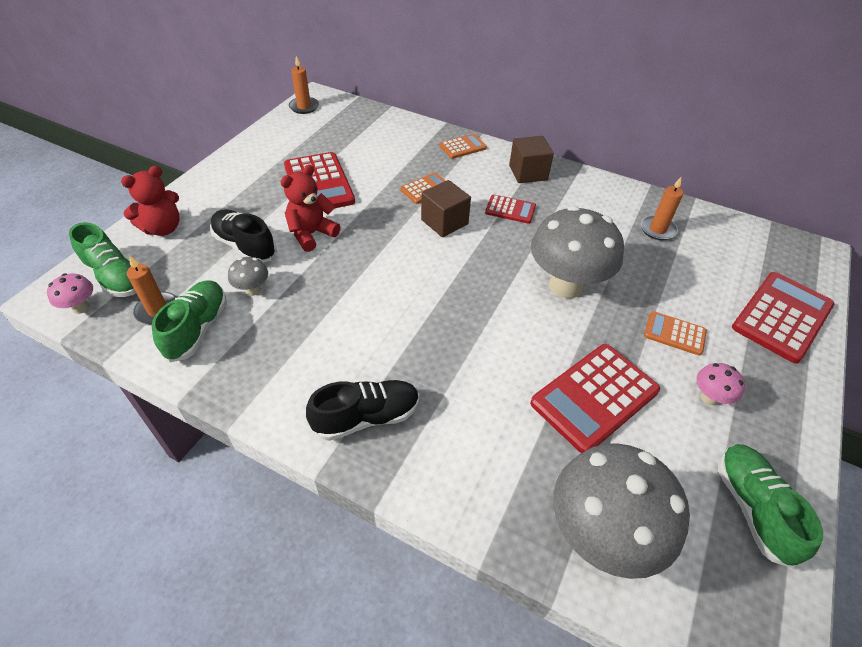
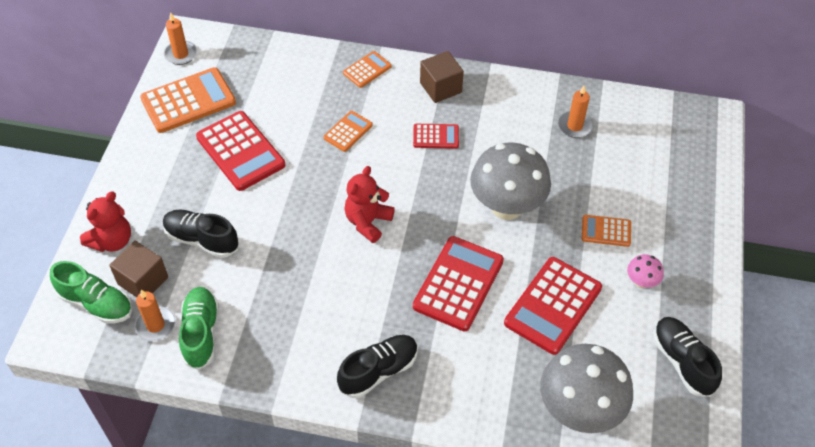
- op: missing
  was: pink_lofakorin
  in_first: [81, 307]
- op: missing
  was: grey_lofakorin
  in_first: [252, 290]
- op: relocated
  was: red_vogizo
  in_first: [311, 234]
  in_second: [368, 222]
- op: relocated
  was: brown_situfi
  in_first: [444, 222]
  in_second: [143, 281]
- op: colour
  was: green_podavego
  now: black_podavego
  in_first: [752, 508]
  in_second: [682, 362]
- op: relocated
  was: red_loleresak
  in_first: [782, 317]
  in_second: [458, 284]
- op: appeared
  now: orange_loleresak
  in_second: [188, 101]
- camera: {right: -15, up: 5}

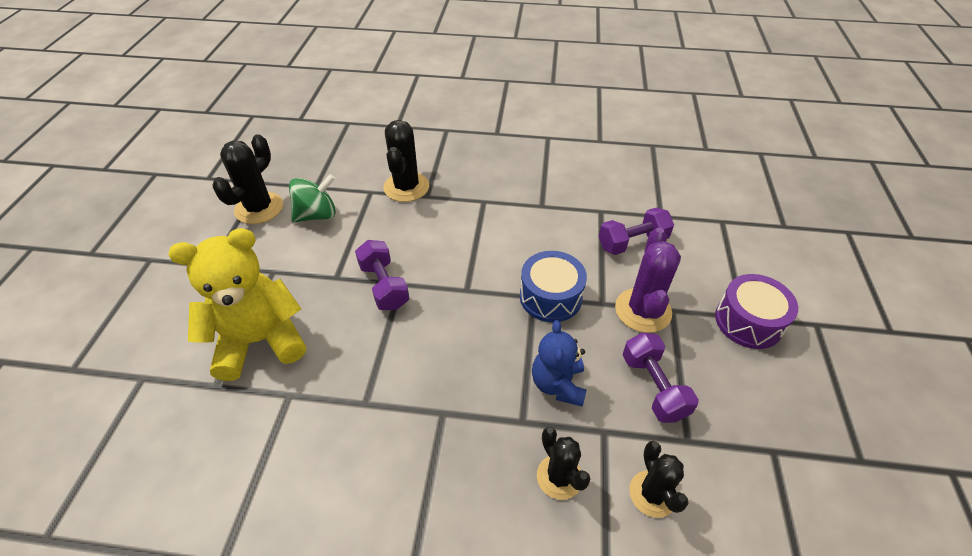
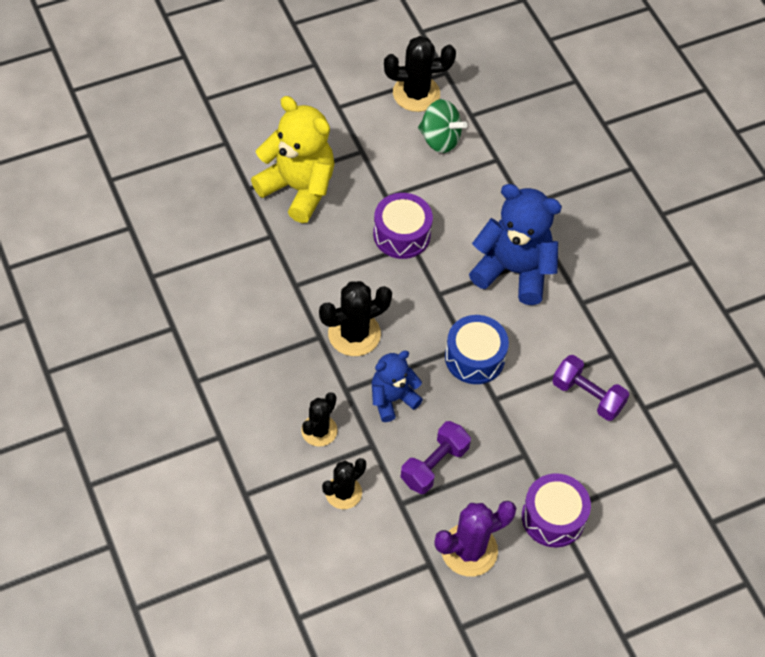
- op: exchanged
  was: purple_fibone
  now: purple_rukeduk
  in_first: [384, 286]
  in_second: [401, 234]
- op: relocated
  was: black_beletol
  in_first: [406, 187]
  in_second: [354, 334]
- op: relocated
  was: purple_beletol
  in_first: [643, 310]
  in_second: [469, 550]
- op: appeared
  now: blue_vogizo
  in_second: [513, 270]
- camera: {right: 55, up: 10}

Task instructions: All lines above between the line that contains "was: grey_lofakorin" and the last line of the entries, both included, must be transcribed exactly. No pictures are to appear.

Solution to this exercise:
  was: grey_lofakorin
  in_first: [252, 290]
- op: relocated
  was: red_vogizo
  in_first: [311, 234]
  in_second: [368, 222]
- op: relocated
  was: brown_situfi
  in_first: [444, 222]
  in_second: [143, 281]
- op: colour
  was: green_podavego
  now: black_podavego
  in_first: [752, 508]
  in_second: [682, 362]
- op: relocated
  was: red_loleresak
  in_first: [782, 317]
  in_second: [458, 284]
- op: appeared
  now: orange_loleresak
  in_second: [188, 101]
- camera: {right: -15, up: 5}

- op: exchanged
  was: purple_fibone
  now: purple_rukeduk
  in_first: [384, 286]
  in_second: [401, 234]
- op: relocated
  was: black_beletol
  in_first: [406, 187]
  in_second: [354, 334]
- op: relocated
  was: purple_beletol
  in_first: [643, 310]
  in_second: [469, 550]
- op: appeared
  now: blue_vogizo
  in_second: [513, 270]
- camera: {right: 55, up: 10}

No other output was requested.